## Task item
Print the entries exactly; no image belongs in the copy.

Records supplied: Begin

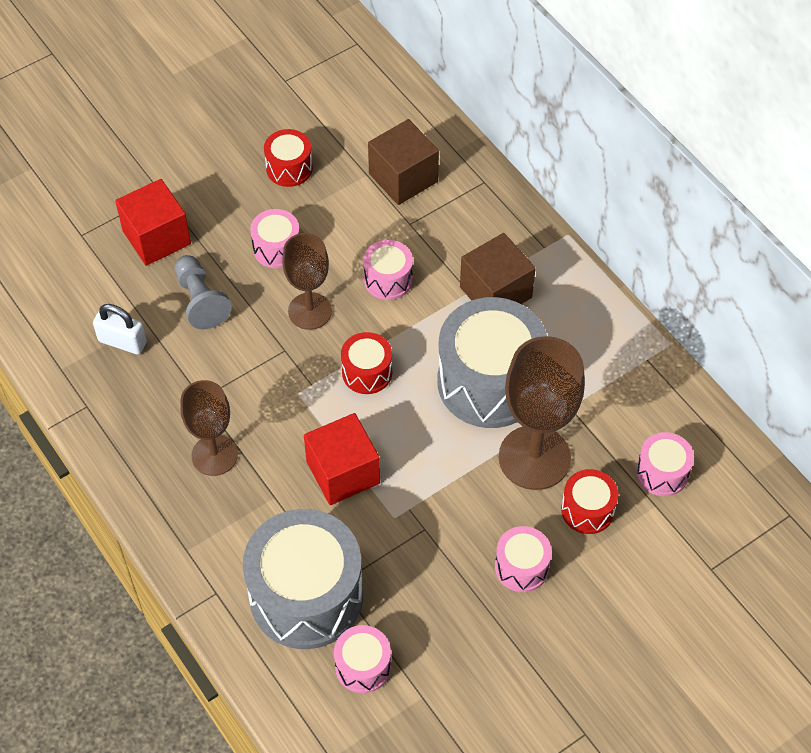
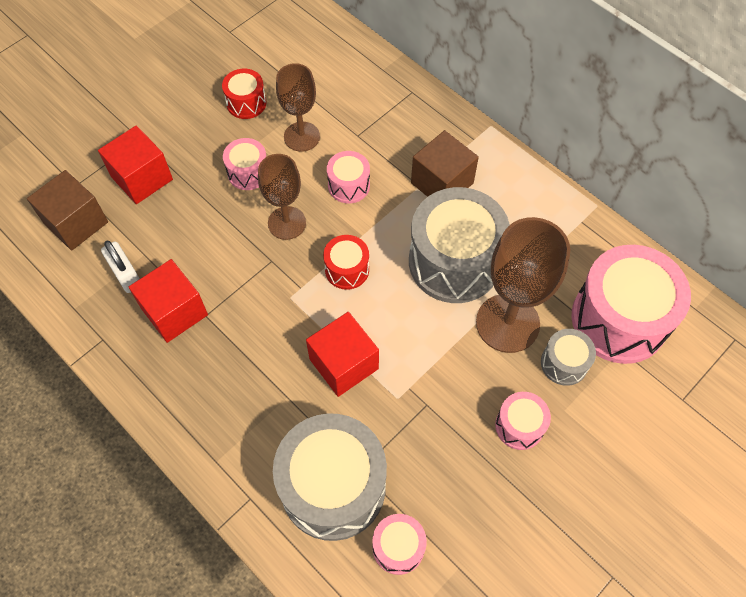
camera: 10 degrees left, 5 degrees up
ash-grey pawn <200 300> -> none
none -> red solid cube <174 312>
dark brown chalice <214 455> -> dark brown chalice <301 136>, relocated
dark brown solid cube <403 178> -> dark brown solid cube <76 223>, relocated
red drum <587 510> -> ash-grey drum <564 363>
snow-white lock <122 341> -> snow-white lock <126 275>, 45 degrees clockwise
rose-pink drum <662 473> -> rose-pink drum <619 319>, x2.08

Records supplied: End

## Output of the task
camera: 10 degrees left, 5 degrees up
ash-grey pawn <200 300> -> none
none -> red solid cube <174 312>
dark brown chalice <214 455> -> dark brown chalice <301 136>, relocated
dark brown solid cube <403 178> -> dark brown solid cube <76 223>, relocated
red drum <587 510> -> ash-grey drum <564 363>
snow-white lock <122 341> -> snow-white lock <126 275>, 45 degrees clockwise
rose-pink drum <662 473> -> rose-pink drum <619 319>, x2.08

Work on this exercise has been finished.